■ Material da tarefa

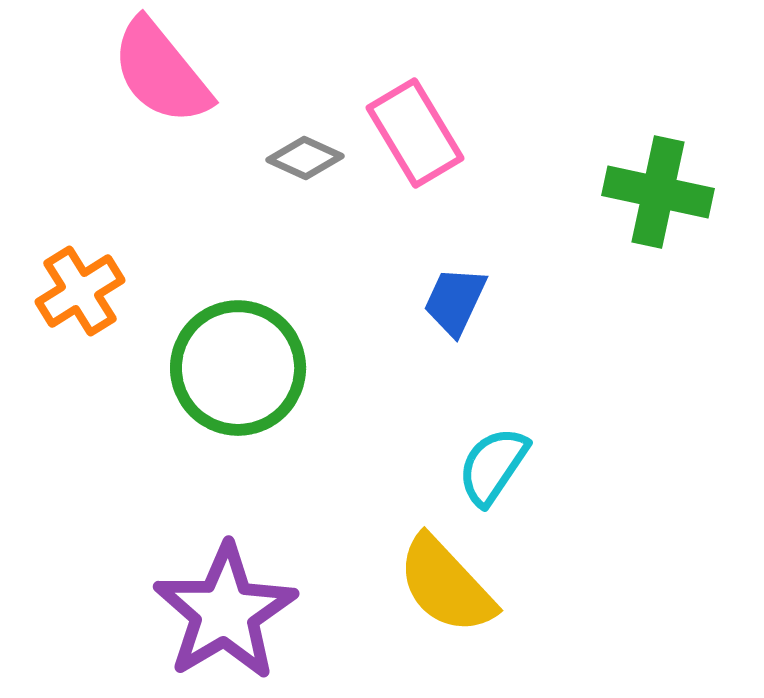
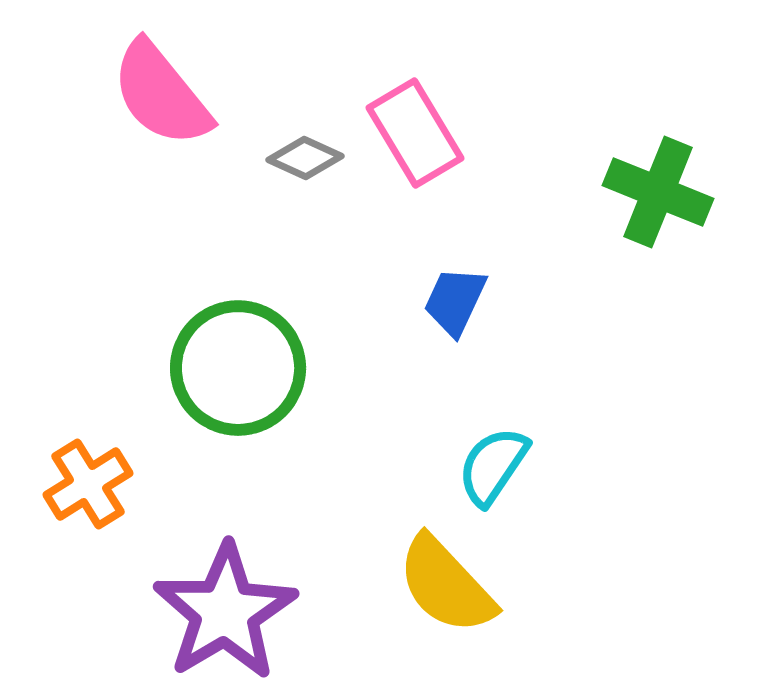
pink semicircle: moved 22 px down
green cross: rotated 10 degrees clockwise
orange cross: moved 8 px right, 193 px down
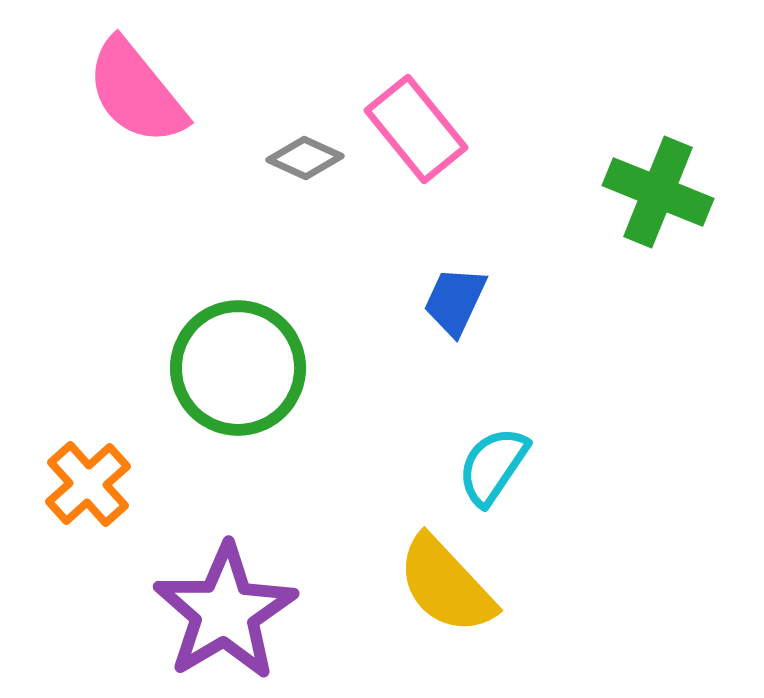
pink semicircle: moved 25 px left, 2 px up
pink rectangle: moved 1 px right, 4 px up; rotated 8 degrees counterclockwise
orange cross: rotated 10 degrees counterclockwise
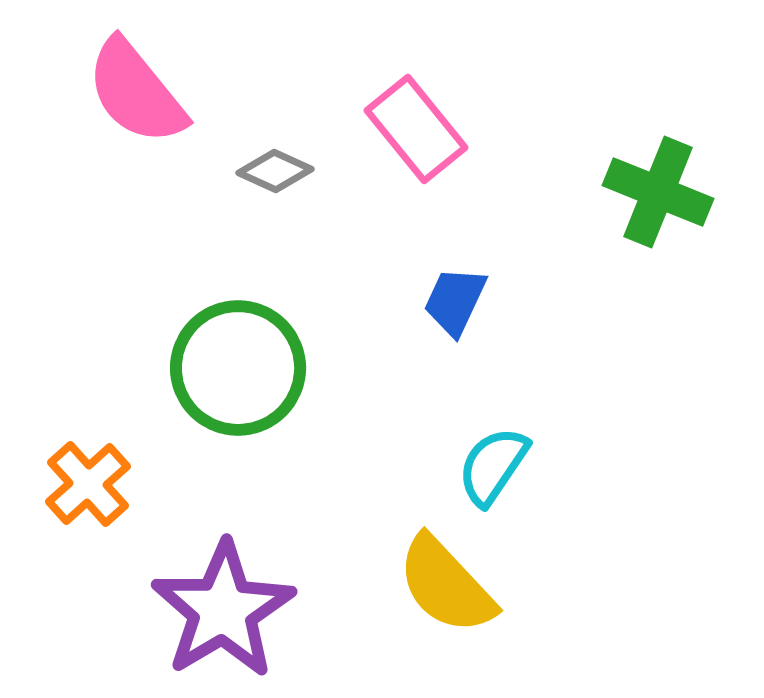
gray diamond: moved 30 px left, 13 px down
purple star: moved 2 px left, 2 px up
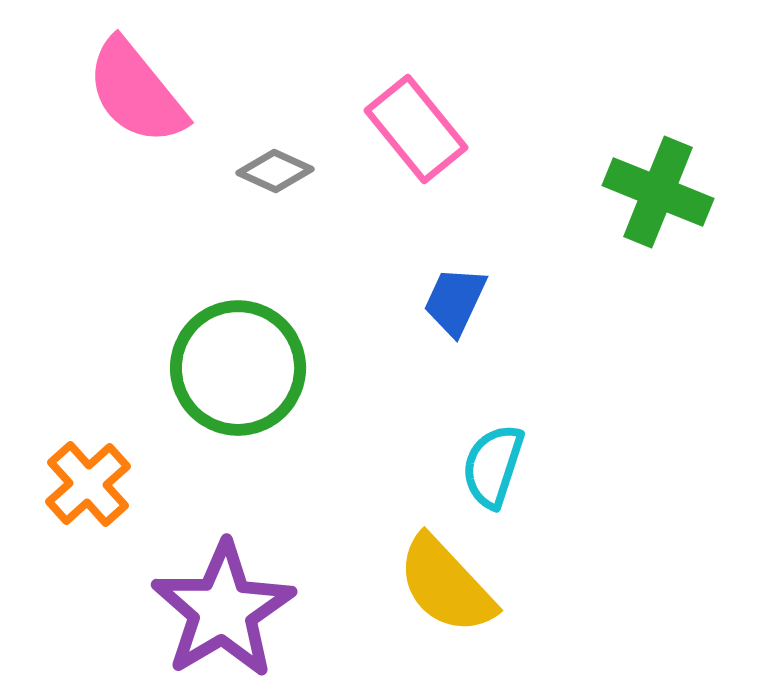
cyan semicircle: rotated 16 degrees counterclockwise
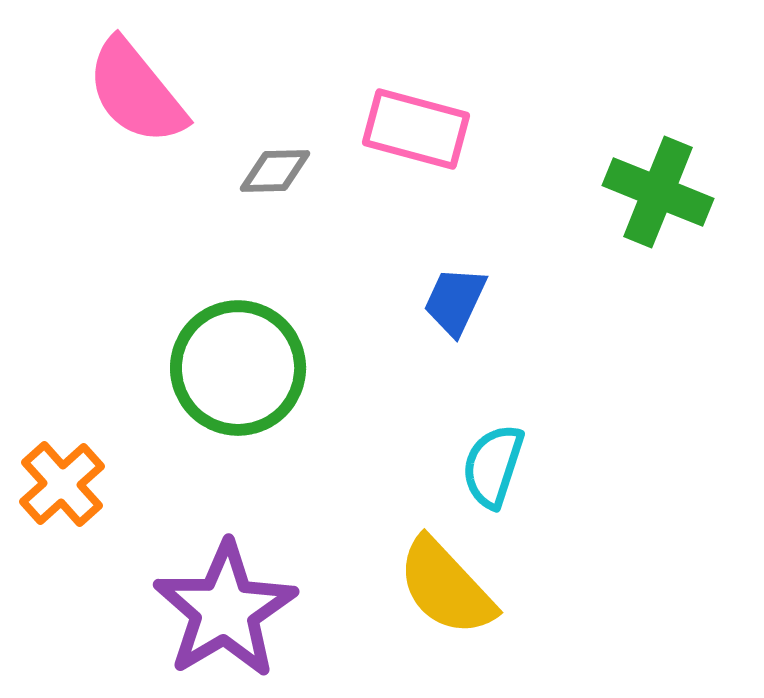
pink rectangle: rotated 36 degrees counterclockwise
gray diamond: rotated 26 degrees counterclockwise
orange cross: moved 26 px left
yellow semicircle: moved 2 px down
purple star: moved 2 px right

■ Requisitos da tarefa
Transcreva sem alterações todas as linhas dos registros acima, deixando as imagens de fora.

■ Resposta correta
pink semicircle: moved 22 px down
green cross: rotated 10 degrees clockwise
orange cross: moved 8 px right, 193 px down
pink semicircle: moved 25 px left, 2 px up
pink rectangle: moved 1 px right, 4 px up; rotated 8 degrees counterclockwise
orange cross: rotated 10 degrees counterclockwise
gray diamond: moved 30 px left, 13 px down
purple star: moved 2 px left, 2 px up
cyan semicircle: rotated 16 degrees counterclockwise
pink rectangle: rotated 36 degrees counterclockwise
gray diamond: rotated 26 degrees counterclockwise
orange cross: moved 26 px left
yellow semicircle: moved 2 px down
purple star: moved 2 px right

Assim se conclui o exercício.